» **Problem to solve**
Pull out of the data below the stretch of lines bounded by the one containing "red hexagon: moved 8 px down" and the one containing "yellow rectangle: moved 8 px left, 9 px down", both bounds included, unchanged.

» **Provided material**
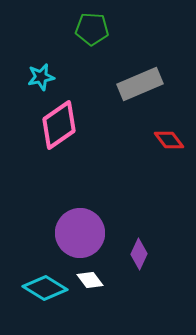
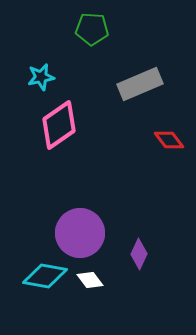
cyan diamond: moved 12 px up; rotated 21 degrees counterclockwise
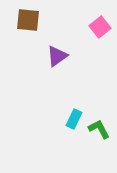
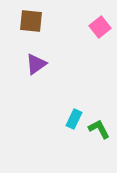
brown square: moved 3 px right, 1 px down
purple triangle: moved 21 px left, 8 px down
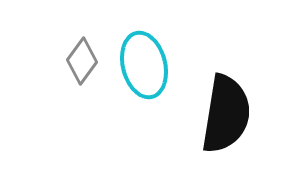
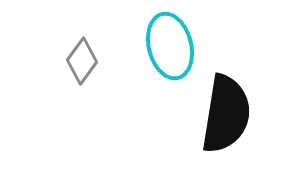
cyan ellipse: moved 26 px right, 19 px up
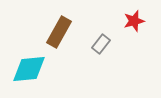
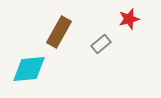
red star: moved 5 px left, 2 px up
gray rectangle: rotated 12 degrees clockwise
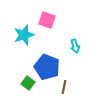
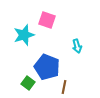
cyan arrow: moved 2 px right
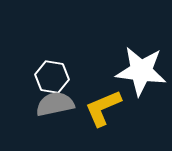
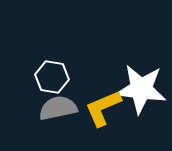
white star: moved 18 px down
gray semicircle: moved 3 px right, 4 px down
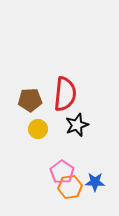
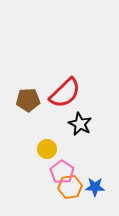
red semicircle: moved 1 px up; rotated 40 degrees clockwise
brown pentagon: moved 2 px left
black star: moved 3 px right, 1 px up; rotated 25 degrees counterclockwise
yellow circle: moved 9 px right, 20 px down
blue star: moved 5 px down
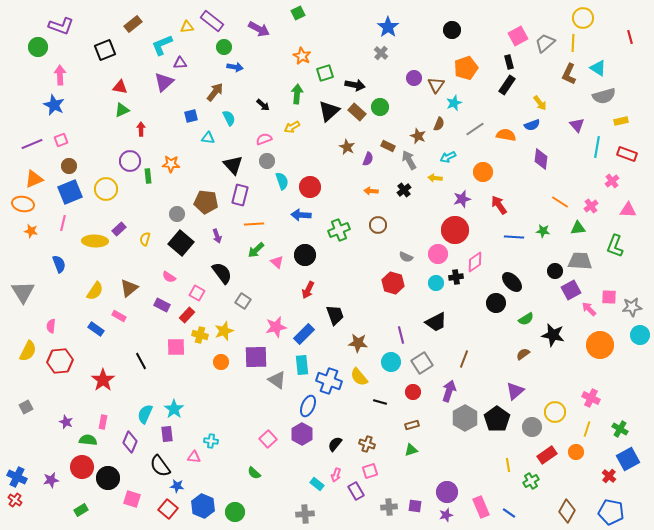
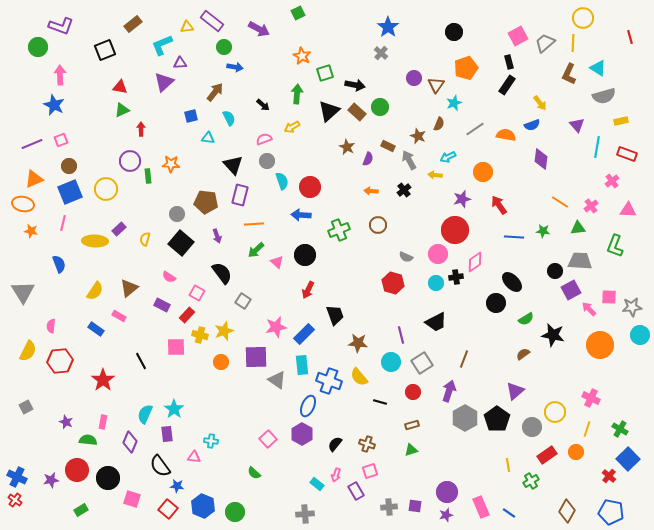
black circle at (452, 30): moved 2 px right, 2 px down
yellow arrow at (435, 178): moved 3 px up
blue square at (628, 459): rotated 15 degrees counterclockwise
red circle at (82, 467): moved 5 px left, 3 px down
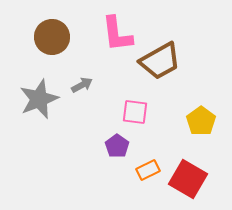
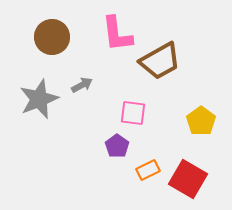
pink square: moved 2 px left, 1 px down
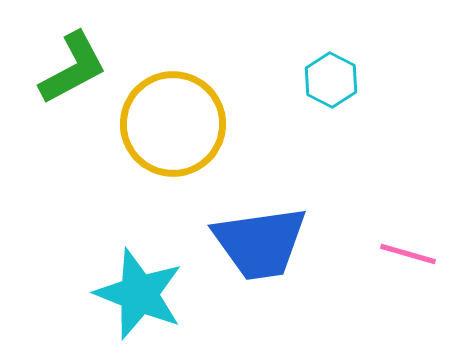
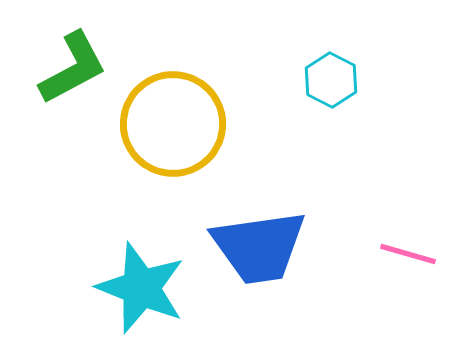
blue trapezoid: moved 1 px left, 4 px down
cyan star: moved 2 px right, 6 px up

--

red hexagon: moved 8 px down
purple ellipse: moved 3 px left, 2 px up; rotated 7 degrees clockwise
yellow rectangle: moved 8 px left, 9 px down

* * *

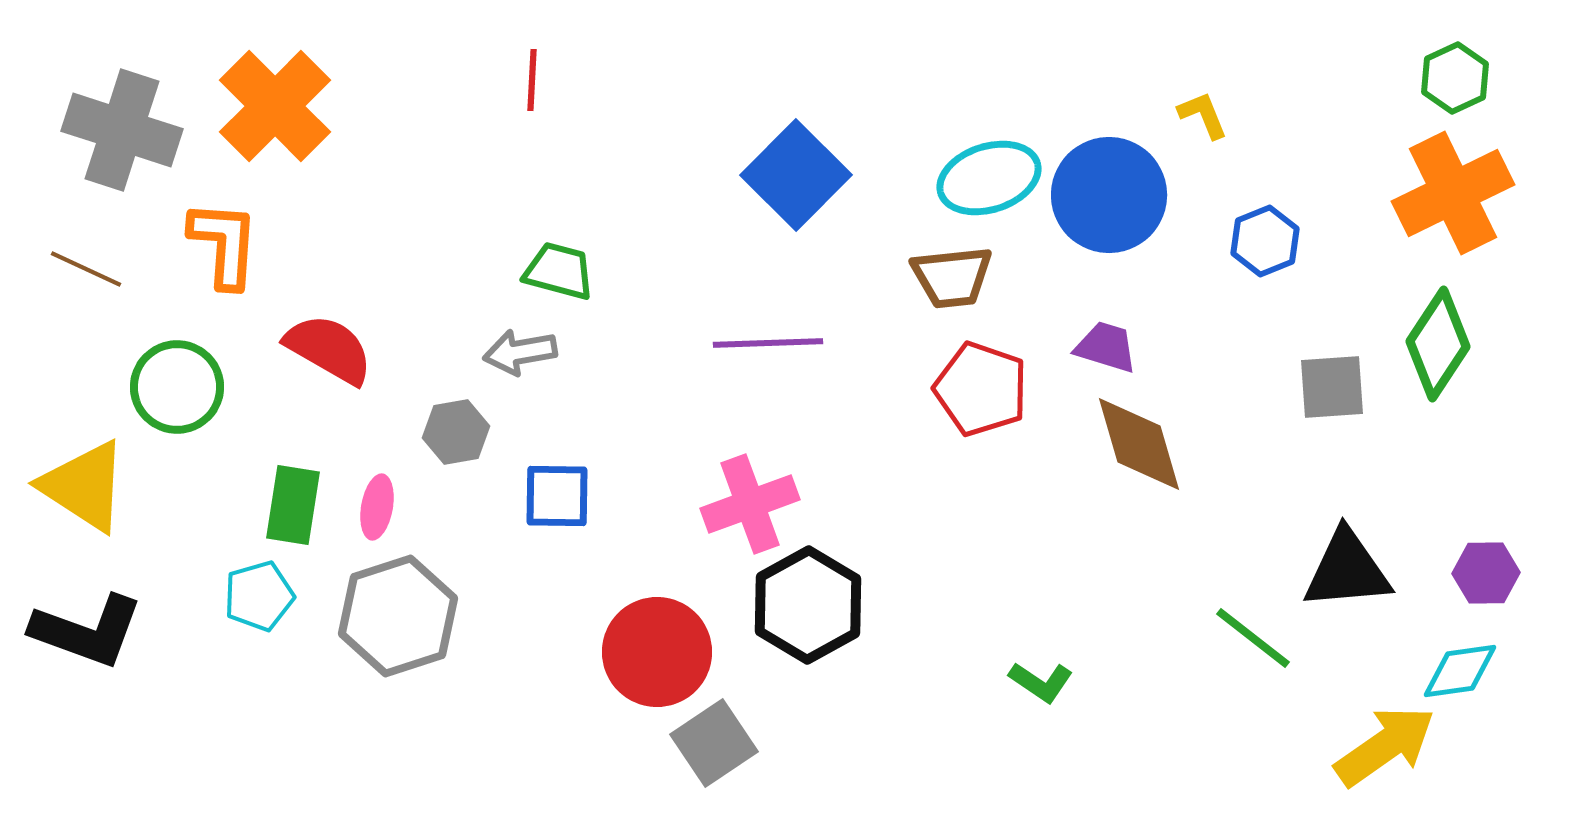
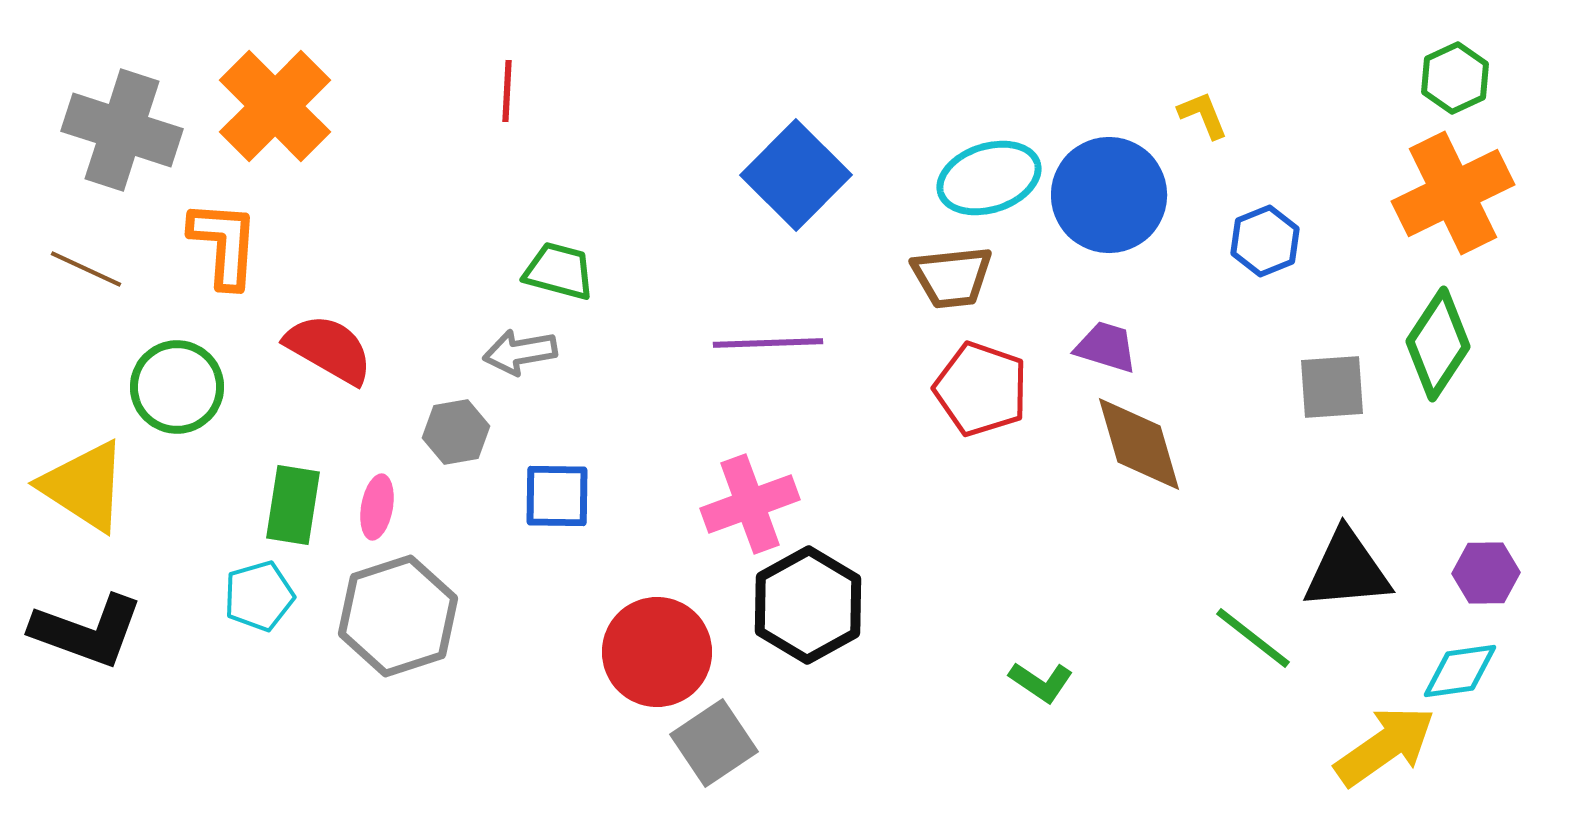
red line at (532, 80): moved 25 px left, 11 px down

» **Solution to the problem**
red hexagon: moved 8 px down
purple ellipse: moved 3 px left, 2 px up; rotated 7 degrees clockwise
yellow rectangle: moved 8 px left, 9 px down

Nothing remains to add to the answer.